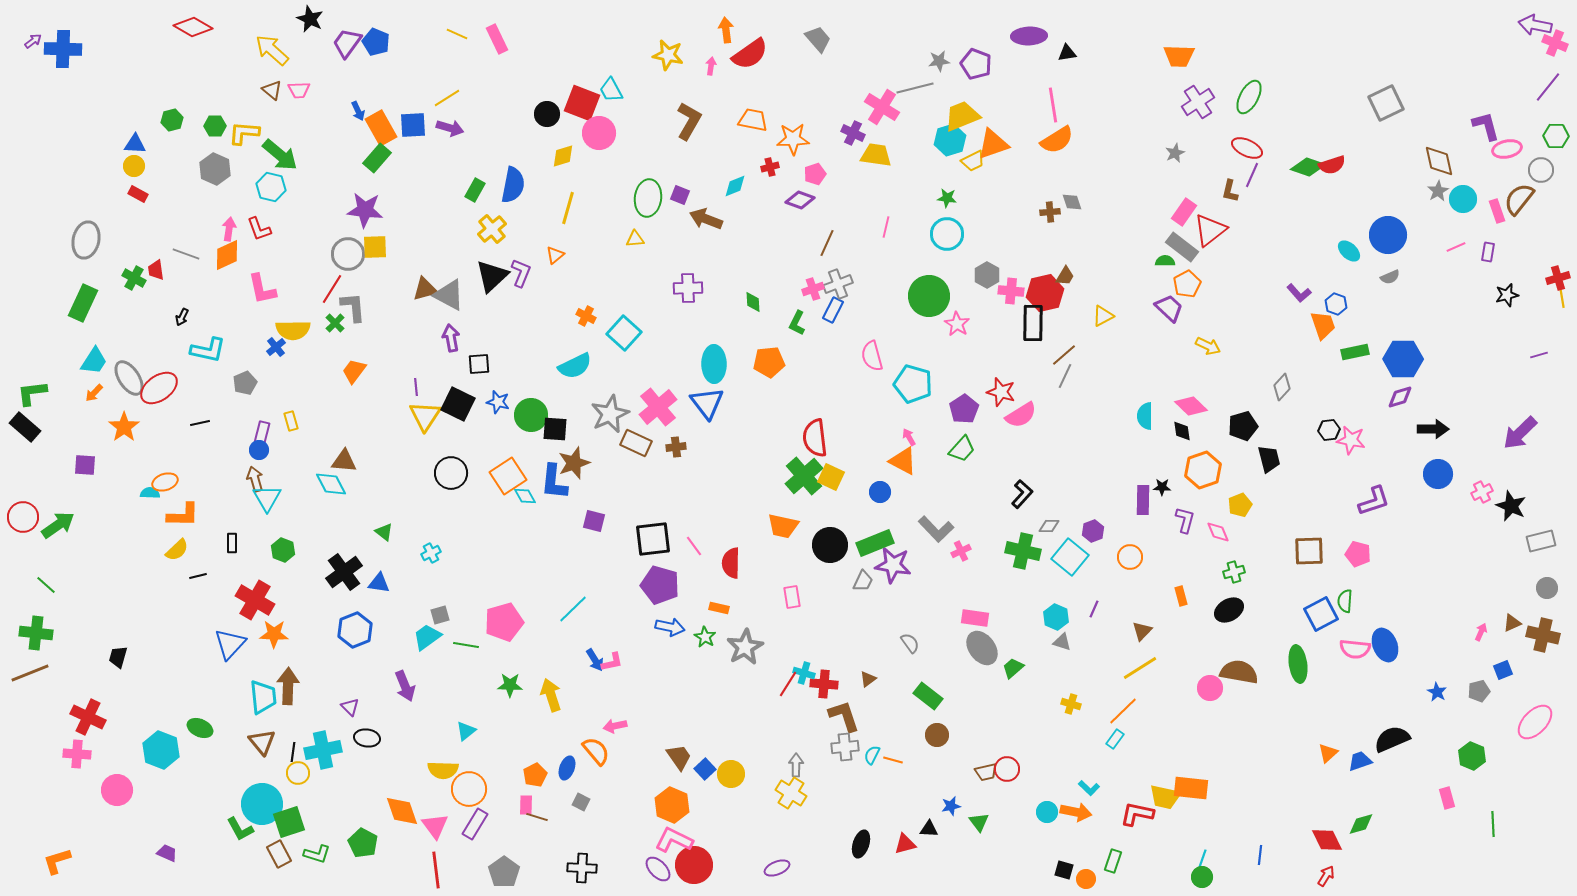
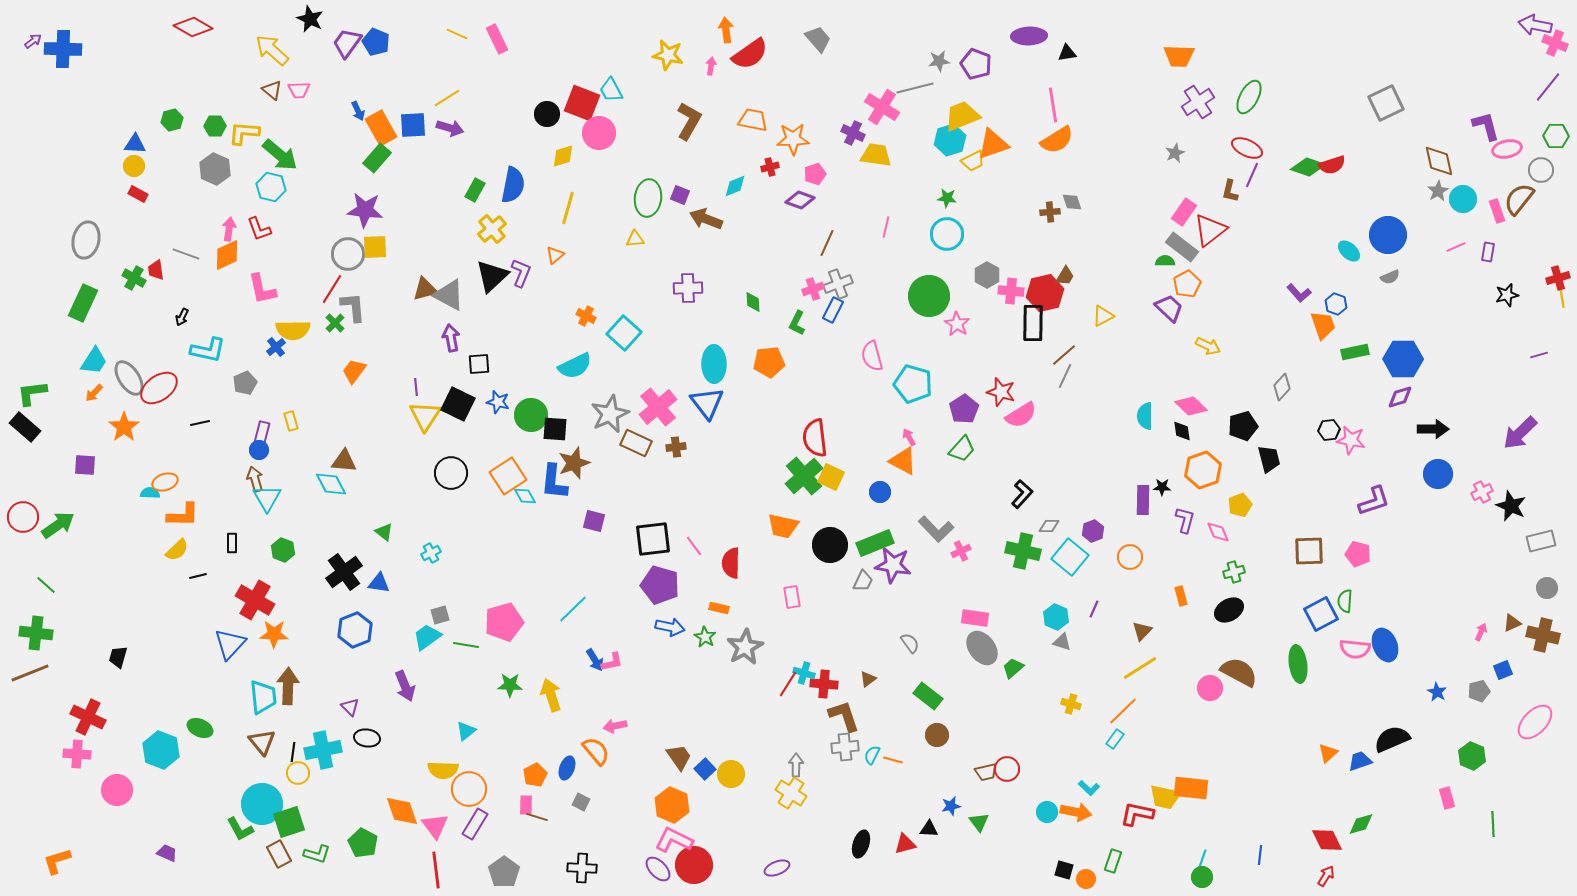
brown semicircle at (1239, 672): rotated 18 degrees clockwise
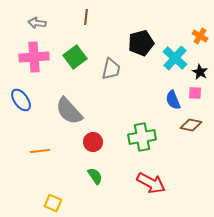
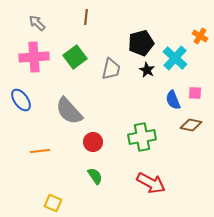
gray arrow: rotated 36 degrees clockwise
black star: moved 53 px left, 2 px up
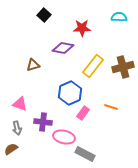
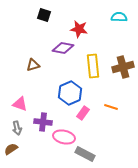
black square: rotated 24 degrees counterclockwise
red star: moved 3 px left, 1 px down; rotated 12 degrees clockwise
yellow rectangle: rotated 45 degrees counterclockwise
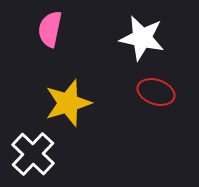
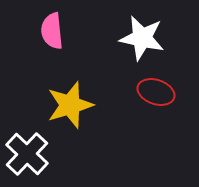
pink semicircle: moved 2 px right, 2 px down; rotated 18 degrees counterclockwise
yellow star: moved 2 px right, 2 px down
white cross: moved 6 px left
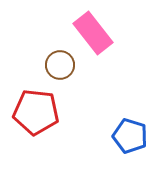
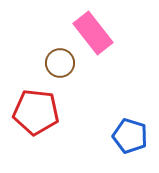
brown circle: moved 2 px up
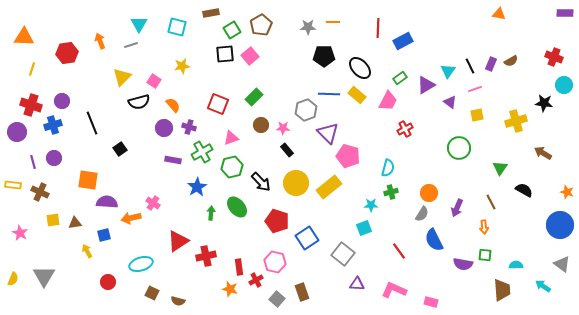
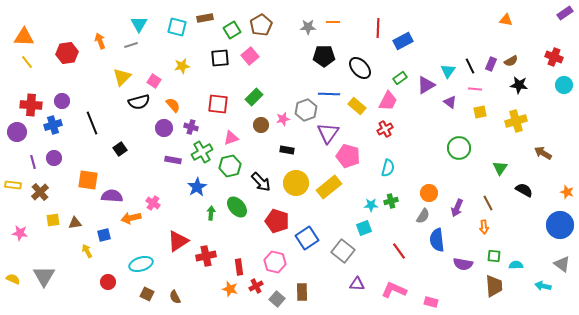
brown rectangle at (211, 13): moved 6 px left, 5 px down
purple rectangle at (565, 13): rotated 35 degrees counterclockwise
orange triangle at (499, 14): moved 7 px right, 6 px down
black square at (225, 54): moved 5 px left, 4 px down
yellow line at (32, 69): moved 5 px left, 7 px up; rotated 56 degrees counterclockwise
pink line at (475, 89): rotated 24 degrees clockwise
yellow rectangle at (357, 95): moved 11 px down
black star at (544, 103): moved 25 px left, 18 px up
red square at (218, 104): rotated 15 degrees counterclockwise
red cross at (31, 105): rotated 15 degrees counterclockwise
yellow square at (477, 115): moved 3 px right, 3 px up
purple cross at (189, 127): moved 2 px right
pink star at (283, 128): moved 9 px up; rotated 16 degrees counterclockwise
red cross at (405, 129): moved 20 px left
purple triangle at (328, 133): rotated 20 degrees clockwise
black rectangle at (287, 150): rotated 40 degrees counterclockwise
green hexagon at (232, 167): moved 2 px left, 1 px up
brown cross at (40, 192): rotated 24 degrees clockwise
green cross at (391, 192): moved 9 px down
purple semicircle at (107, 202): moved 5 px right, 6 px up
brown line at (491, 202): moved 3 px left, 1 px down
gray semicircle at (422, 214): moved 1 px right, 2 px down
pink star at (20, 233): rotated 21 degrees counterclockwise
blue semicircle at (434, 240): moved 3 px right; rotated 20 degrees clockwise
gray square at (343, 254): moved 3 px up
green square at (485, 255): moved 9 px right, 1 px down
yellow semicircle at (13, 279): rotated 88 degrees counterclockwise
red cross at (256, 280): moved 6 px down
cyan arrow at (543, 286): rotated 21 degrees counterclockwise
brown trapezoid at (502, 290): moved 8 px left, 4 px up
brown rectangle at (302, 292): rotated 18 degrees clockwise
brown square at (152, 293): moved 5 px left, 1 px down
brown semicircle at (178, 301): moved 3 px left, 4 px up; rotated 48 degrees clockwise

- **TASK DESCRIPTION**
Write out the lines above from the one with "pink semicircle: moved" through the one with "red cross at (256, 280): moved 6 px down", ends included, exactly; no picture goes in.

- **RESPONSE BELOW**
pink semicircle: moved 2 px right, 2 px down; rotated 18 degrees counterclockwise
yellow star: moved 2 px right, 2 px down
white cross: moved 6 px left
brown circle: moved 2 px up
brown rectangle at (211, 13): moved 6 px left, 5 px down
purple rectangle at (565, 13): rotated 35 degrees counterclockwise
orange triangle at (499, 14): moved 7 px right, 6 px down
black square at (225, 54): moved 5 px left, 4 px down
yellow line at (32, 69): moved 5 px left, 7 px up; rotated 56 degrees counterclockwise
pink line at (475, 89): rotated 24 degrees clockwise
yellow rectangle at (357, 95): moved 11 px down
black star at (544, 103): moved 25 px left, 18 px up
red square at (218, 104): rotated 15 degrees counterclockwise
red cross at (31, 105): rotated 15 degrees counterclockwise
yellow square at (477, 115): moved 3 px right, 3 px up
purple cross at (189, 127): moved 2 px right
pink star at (283, 128): moved 9 px up; rotated 16 degrees counterclockwise
red cross at (405, 129): moved 20 px left
purple triangle at (328, 133): rotated 20 degrees clockwise
black rectangle at (287, 150): rotated 40 degrees counterclockwise
green hexagon at (232, 167): moved 2 px left, 1 px up
brown cross at (40, 192): rotated 24 degrees clockwise
green cross at (391, 192): moved 9 px down
purple semicircle at (107, 202): moved 5 px right, 6 px up
brown line at (491, 202): moved 3 px left, 1 px down
gray semicircle at (422, 214): moved 1 px right, 2 px down
pink star at (20, 233): rotated 21 degrees counterclockwise
blue semicircle at (434, 240): moved 3 px right; rotated 20 degrees clockwise
gray square at (343, 254): moved 3 px up
green square at (485, 255): moved 9 px right, 1 px down
yellow semicircle at (13, 279): rotated 88 degrees counterclockwise
red cross at (256, 280): moved 6 px down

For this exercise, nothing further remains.